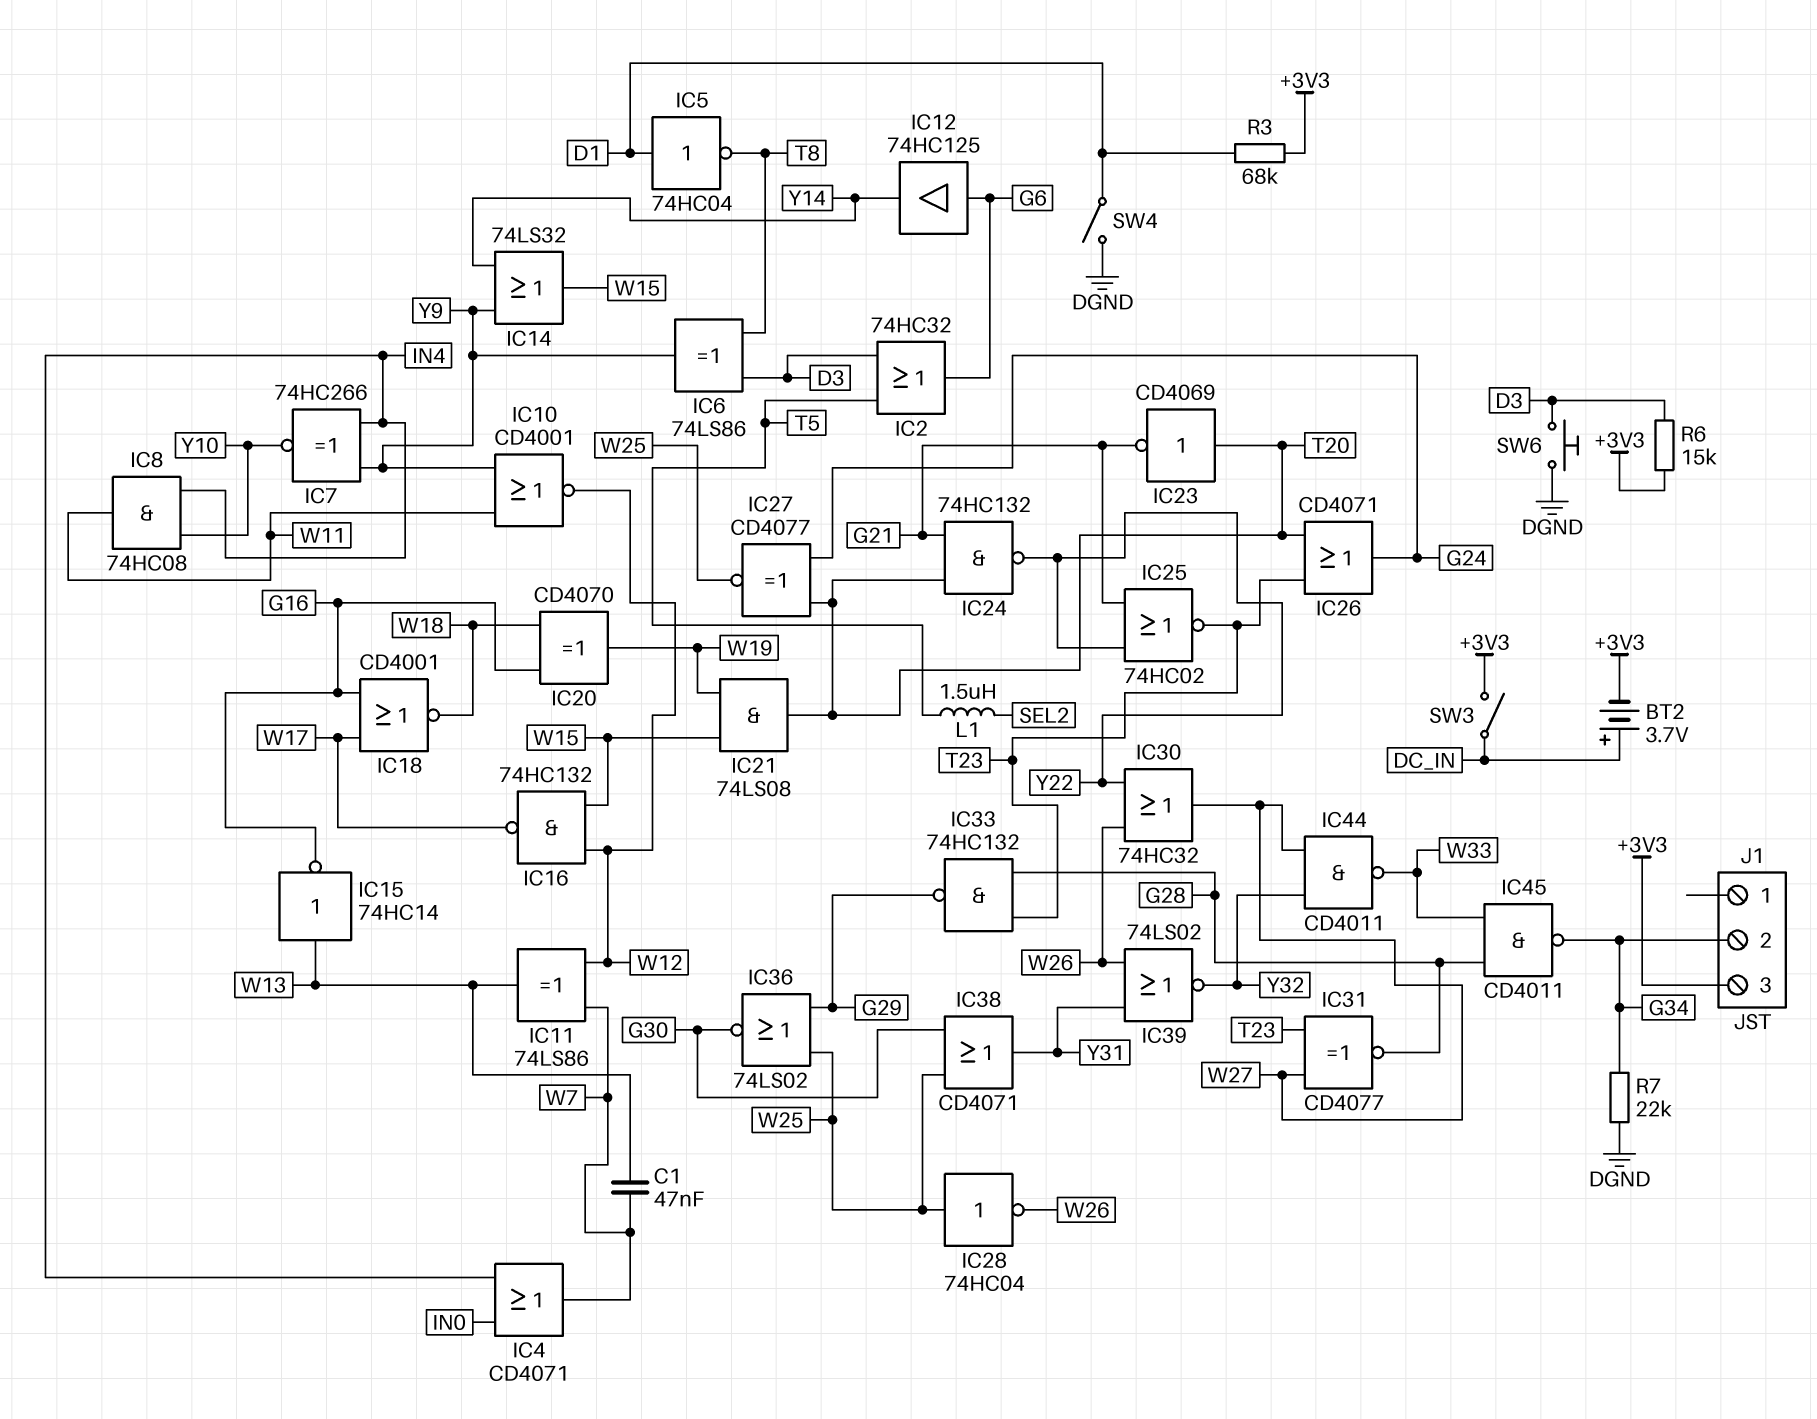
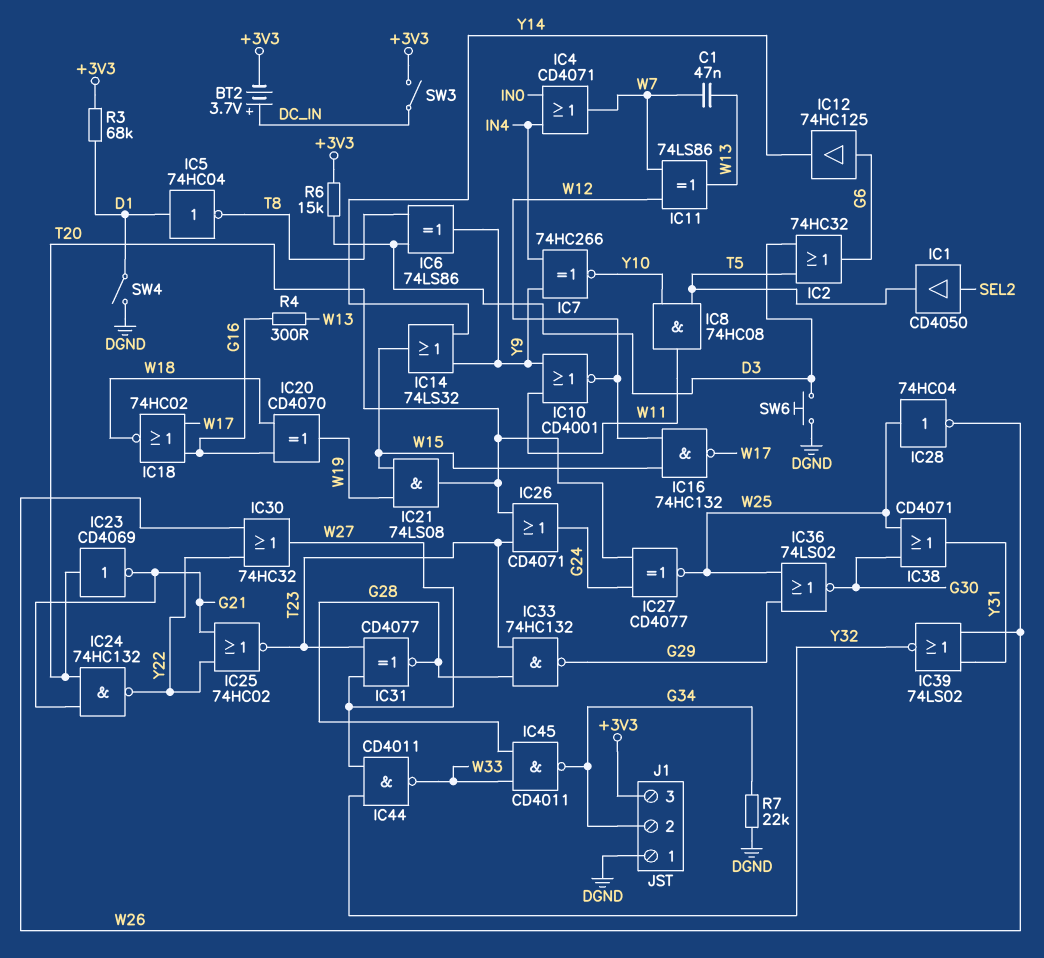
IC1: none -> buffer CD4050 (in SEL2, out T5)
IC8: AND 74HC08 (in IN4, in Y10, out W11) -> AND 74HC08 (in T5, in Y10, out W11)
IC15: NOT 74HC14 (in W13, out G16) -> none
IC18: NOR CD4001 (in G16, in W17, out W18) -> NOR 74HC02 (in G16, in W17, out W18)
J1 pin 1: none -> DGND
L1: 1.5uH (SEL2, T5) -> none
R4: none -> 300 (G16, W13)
* * *
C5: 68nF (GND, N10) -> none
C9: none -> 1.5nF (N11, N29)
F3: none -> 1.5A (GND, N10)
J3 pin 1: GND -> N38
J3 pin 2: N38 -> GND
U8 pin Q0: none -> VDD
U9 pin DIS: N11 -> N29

ACTIVITY
Scan the listing above for the line that has "F3: none -> 1.5A (GND, N10)", then copy exactly from that line through the line that has "U9 pin DIS: N11 -> N29".

RESULT BELOW
F3: none -> 1.5A (GND, N10)
J3 pin 1: GND -> N38
J3 pin 2: N38 -> GND
U8 pin Q0: none -> VDD
U9 pin DIS: N11 -> N29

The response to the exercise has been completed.